**MATERIAL PROVIDED**
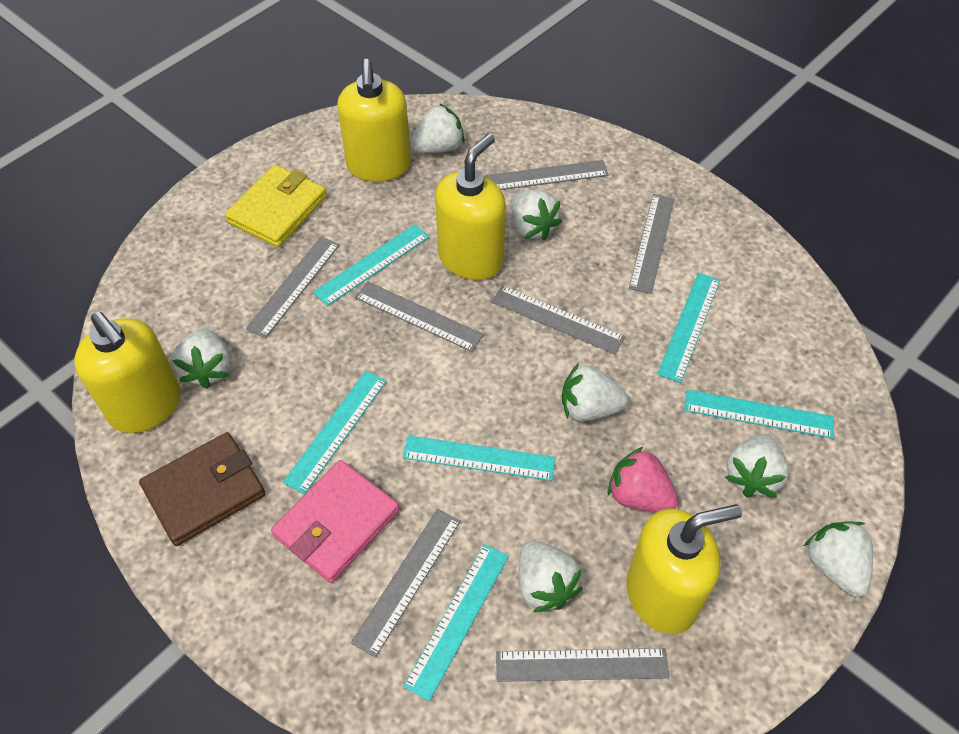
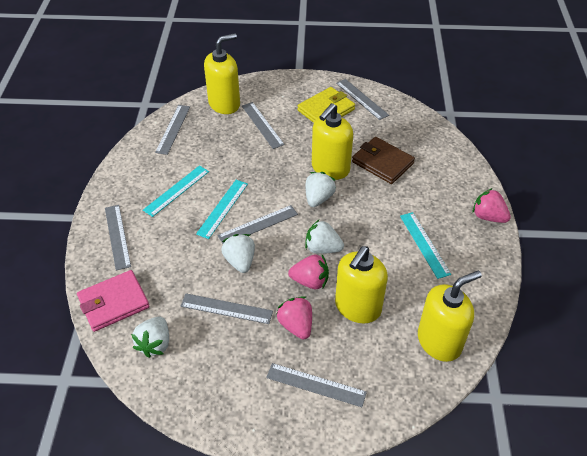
pink strawberry: 1 -> 3
turquoise ruler: 6 -> 3
white strawberry: 7 -> 4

**INSTRUCTIONS TO FOLLOW**
Output the complete listing exactly as it appears, except for the images.

**WRITTEN RESPONSE**
pink strawberry: 1 -> 3
turquoise ruler: 6 -> 3
white strawberry: 7 -> 4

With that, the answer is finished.